### AIM OF THE EXERCISE
From the records below, copy each line that has the word "none" in it.

### GIVEN INFORMATION
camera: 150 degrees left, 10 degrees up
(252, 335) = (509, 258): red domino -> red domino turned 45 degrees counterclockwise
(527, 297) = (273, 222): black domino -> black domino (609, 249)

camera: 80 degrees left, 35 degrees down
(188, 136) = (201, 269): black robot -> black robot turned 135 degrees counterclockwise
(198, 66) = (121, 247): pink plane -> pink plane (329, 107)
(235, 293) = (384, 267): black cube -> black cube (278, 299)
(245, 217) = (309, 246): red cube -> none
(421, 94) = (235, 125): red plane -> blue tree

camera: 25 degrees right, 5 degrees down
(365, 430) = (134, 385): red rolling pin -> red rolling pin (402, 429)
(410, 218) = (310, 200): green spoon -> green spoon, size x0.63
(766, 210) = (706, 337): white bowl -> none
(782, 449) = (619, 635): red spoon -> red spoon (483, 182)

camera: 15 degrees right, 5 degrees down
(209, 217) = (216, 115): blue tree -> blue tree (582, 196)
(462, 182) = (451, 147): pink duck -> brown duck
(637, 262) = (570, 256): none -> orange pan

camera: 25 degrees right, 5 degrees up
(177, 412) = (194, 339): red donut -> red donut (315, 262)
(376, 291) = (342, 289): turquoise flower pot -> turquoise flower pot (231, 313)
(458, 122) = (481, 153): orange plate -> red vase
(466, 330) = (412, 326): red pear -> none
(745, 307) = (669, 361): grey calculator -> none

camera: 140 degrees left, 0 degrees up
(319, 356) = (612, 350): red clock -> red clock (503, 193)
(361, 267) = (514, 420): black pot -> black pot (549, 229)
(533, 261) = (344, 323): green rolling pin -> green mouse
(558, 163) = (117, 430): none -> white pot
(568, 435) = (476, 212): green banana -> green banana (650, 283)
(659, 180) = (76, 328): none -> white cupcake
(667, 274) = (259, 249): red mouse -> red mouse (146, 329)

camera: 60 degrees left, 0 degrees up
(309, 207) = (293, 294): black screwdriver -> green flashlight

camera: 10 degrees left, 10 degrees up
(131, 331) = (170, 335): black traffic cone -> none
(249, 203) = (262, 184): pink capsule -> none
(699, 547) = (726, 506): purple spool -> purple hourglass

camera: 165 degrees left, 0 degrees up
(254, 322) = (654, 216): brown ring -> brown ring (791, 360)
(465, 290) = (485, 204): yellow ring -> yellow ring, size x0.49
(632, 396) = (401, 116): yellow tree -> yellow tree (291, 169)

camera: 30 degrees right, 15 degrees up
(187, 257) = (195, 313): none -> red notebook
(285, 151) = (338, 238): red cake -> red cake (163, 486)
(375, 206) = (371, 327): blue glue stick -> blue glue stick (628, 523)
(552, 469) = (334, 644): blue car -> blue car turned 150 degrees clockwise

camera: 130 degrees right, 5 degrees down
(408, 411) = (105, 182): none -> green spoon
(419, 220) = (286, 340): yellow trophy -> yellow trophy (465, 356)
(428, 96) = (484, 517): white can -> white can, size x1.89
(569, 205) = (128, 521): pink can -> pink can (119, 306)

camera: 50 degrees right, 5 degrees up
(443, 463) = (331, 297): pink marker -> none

### SOLUTION TO THIS EXERCISE
(245, 217) = (309, 246): red cube -> none
(766, 210) = (706, 337): white bowl -> none
(637, 262) = (570, 256): none -> orange pan
(466, 330) = (412, 326): red pear -> none
(745, 307) = (669, 361): grey calculator -> none
(558, 163) = (117, 430): none -> white pot
(659, 180) = (76, 328): none -> white cupcake
(131, 331) = (170, 335): black traffic cone -> none
(249, 203) = (262, 184): pink capsule -> none
(187, 257) = (195, 313): none -> red notebook
(408, 411) = (105, 182): none -> green spoon
(443, 463) = (331, 297): pink marker -> none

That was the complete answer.